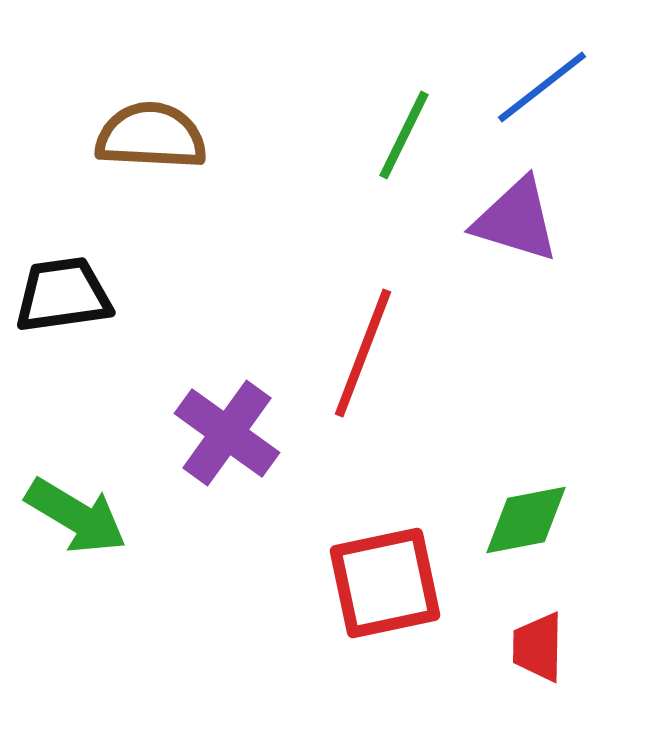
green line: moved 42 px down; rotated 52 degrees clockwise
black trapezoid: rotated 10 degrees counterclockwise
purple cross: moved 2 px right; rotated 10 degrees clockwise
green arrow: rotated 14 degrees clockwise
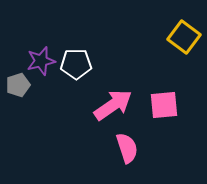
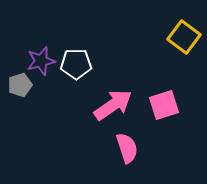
gray pentagon: moved 2 px right
pink square: rotated 12 degrees counterclockwise
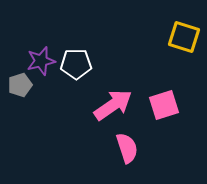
yellow square: rotated 20 degrees counterclockwise
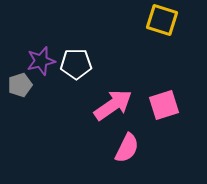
yellow square: moved 22 px left, 17 px up
pink semicircle: rotated 44 degrees clockwise
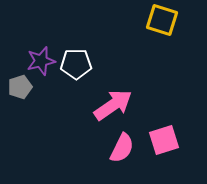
gray pentagon: moved 2 px down
pink square: moved 35 px down
pink semicircle: moved 5 px left
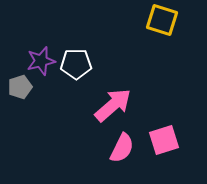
pink arrow: rotated 6 degrees counterclockwise
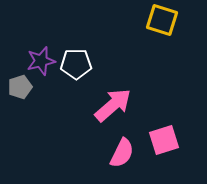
pink semicircle: moved 5 px down
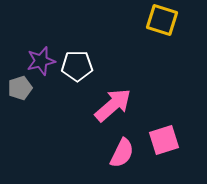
white pentagon: moved 1 px right, 2 px down
gray pentagon: moved 1 px down
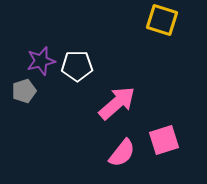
gray pentagon: moved 4 px right, 3 px down
pink arrow: moved 4 px right, 2 px up
pink semicircle: rotated 12 degrees clockwise
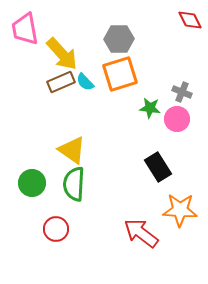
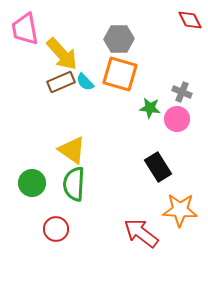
orange square: rotated 33 degrees clockwise
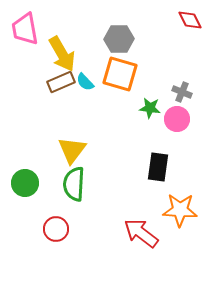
yellow arrow: rotated 12 degrees clockwise
yellow triangle: rotated 32 degrees clockwise
black rectangle: rotated 40 degrees clockwise
green circle: moved 7 px left
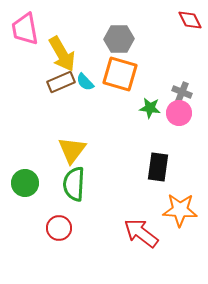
pink circle: moved 2 px right, 6 px up
red circle: moved 3 px right, 1 px up
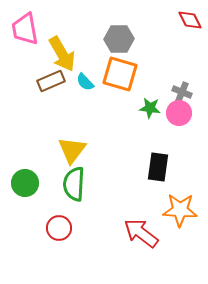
brown rectangle: moved 10 px left, 1 px up
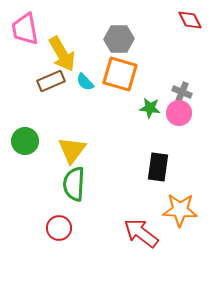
green circle: moved 42 px up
☆ ☆ ☆ ☆
◆ **TASK BRIEF**: Extract all of the lines above verbatim and in their original order, leaving out the pictures.

◆ **EXPECTED OUTPUT**:
green line: moved 42 px down; rotated 52 degrees clockwise
black trapezoid: rotated 10 degrees counterclockwise
purple cross: moved 2 px right; rotated 10 degrees clockwise
green arrow: rotated 14 degrees clockwise
gray pentagon: moved 2 px right
pink square: rotated 12 degrees counterclockwise
yellow square: rotated 20 degrees counterclockwise
yellow square: moved 22 px left, 17 px up
pink semicircle: rotated 44 degrees clockwise
gray pentagon: moved 2 px down
pink square: moved 35 px down
pink semicircle: moved 5 px left
pink arrow: rotated 6 degrees counterclockwise
pink semicircle: moved 5 px down
white pentagon: moved 1 px right, 2 px down
gray pentagon: moved 1 px down
gray pentagon: moved 4 px right, 3 px down
pink arrow: moved 4 px right, 2 px up
pink semicircle: rotated 12 degrees clockwise
orange square: rotated 33 degrees clockwise
yellow arrow: rotated 12 degrees clockwise
yellow triangle: rotated 32 degrees clockwise
black rectangle: rotated 40 degrees clockwise
green circle: moved 7 px left
pink circle: moved 2 px right, 6 px up
red circle: moved 3 px right, 1 px up
brown rectangle: moved 10 px left, 1 px up
green circle: moved 42 px up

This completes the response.